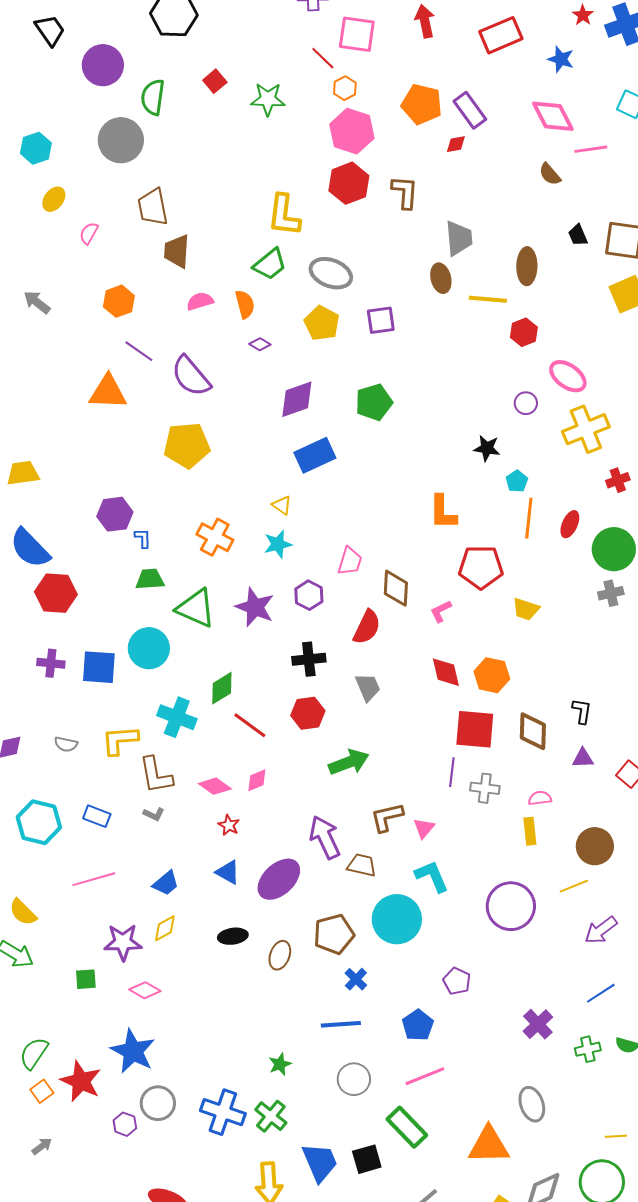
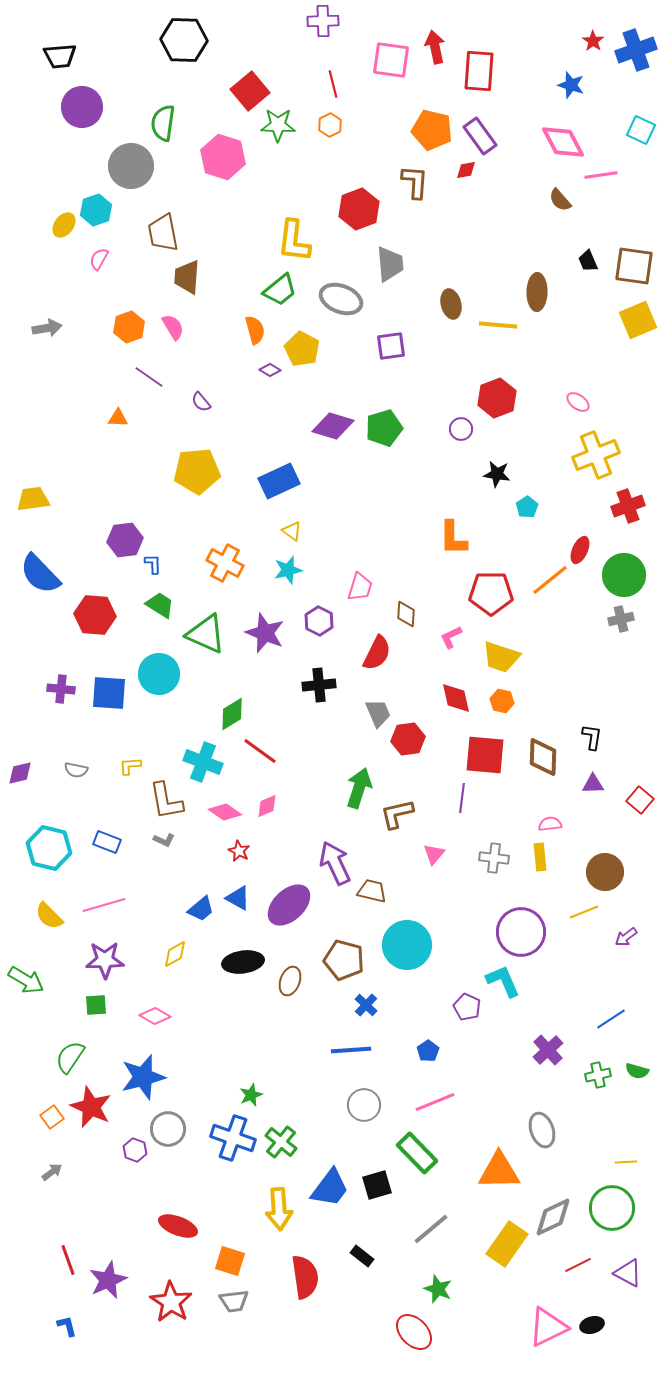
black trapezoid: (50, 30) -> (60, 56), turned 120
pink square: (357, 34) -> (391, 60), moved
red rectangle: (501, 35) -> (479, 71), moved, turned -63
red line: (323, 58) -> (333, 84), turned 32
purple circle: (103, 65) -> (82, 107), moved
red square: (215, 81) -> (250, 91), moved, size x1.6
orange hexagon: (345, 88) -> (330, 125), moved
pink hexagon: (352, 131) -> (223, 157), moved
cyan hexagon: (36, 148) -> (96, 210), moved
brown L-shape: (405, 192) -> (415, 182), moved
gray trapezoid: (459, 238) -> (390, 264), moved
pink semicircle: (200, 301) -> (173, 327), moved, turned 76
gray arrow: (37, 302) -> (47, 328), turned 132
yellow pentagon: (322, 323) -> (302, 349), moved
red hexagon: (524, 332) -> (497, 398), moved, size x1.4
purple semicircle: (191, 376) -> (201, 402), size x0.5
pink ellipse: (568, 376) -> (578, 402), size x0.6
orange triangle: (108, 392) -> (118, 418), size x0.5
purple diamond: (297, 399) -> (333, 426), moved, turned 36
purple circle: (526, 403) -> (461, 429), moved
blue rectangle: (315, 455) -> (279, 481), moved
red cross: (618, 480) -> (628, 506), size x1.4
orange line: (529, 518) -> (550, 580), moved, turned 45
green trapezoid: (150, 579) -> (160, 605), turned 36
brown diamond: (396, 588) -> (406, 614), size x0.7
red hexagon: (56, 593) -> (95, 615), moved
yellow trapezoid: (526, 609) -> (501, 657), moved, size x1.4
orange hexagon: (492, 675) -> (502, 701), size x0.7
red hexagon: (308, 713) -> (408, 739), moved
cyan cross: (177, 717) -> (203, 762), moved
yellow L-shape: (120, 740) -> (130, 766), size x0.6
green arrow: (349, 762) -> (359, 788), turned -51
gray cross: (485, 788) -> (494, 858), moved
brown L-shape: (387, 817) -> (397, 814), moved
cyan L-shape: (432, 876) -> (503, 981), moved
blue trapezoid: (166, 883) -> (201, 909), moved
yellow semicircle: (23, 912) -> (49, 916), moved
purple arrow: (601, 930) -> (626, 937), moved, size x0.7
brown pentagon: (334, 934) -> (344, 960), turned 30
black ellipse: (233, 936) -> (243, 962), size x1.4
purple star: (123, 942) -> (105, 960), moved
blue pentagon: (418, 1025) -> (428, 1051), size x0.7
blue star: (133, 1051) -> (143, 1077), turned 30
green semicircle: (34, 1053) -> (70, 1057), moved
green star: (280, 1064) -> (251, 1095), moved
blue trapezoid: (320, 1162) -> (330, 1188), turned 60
▬▬▬▬▬▬
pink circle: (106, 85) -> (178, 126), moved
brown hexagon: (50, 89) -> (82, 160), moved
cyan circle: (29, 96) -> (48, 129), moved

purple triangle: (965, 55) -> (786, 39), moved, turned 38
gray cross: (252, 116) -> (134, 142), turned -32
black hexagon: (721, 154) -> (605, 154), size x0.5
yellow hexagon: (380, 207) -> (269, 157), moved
▬▬▬▬▬▬
*Directions:* Set down only the lines above that fall between the line holding "gray trapezoid: (459, 238)" and the line holding "green star: (280, 1064) -> (251, 1095), moved", inclusive, keeping each exact.

*Answer to this problem:*
gray trapezoid: (459, 238) -> (390, 264), moved
pink semicircle: (200, 301) -> (173, 327), moved, turned 76
gray arrow: (37, 302) -> (47, 328), turned 132
yellow pentagon: (322, 323) -> (302, 349), moved
red hexagon: (524, 332) -> (497, 398), moved, size x1.4
purple semicircle: (191, 376) -> (201, 402), size x0.5
pink ellipse: (568, 376) -> (578, 402), size x0.6
orange triangle: (108, 392) -> (118, 418), size x0.5
purple diamond: (297, 399) -> (333, 426), moved, turned 36
purple circle: (526, 403) -> (461, 429), moved
blue rectangle: (315, 455) -> (279, 481), moved
red cross: (618, 480) -> (628, 506), size x1.4
orange line: (529, 518) -> (550, 580), moved, turned 45
green trapezoid: (150, 579) -> (160, 605), turned 36
brown diamond: (396, 588) -> (406, 614), size x0.7
red hexagon: (56, 593) -> (95, 615), moved
yellow trapezoid: (526, 609) -> (501, 657), moved, size x1.4
orange hexagon: (492, 675) -> (502, 701), size x0.7
red hexagon: (308, 713) -> (408, 739), moved
cyan cross: (177, 717) -> (203, 762), moved
yellow L-shape: (120, 740) -> (130, 766), size x0.6
green arrow: (349, 762) -> (359, 788), turned -51
gray cross: (485, 788) -> (494, 858), moved
brown L-shape: (387, 817) -> (397, 814), moved
cyan L-shape: (432, 876) -> (503, 981), moved
blue trapezoid: (166, 883) -> (201, 909), moved
yellow semicircle: (23, 912) -> (49, 916), moved
purple arrow: (601, 930) -> (626, 937), moved, size x0.7
brown pentagon: (334, 934) -> (344, 960), turned 30
black ellipse: (233, 936) -> (243, 962), size x1.4
purple star: (123, 942) -> (105, 960), moved
blue pentagon: (418, 1025) -> (428, 1051), size x0.7
blue star: (133, 1051) -> (143, 1077), turned 30
green semicircle: (34, 1053) -> (70, 1057), moved
green star: (280, 1064) -> (251, 1095), moved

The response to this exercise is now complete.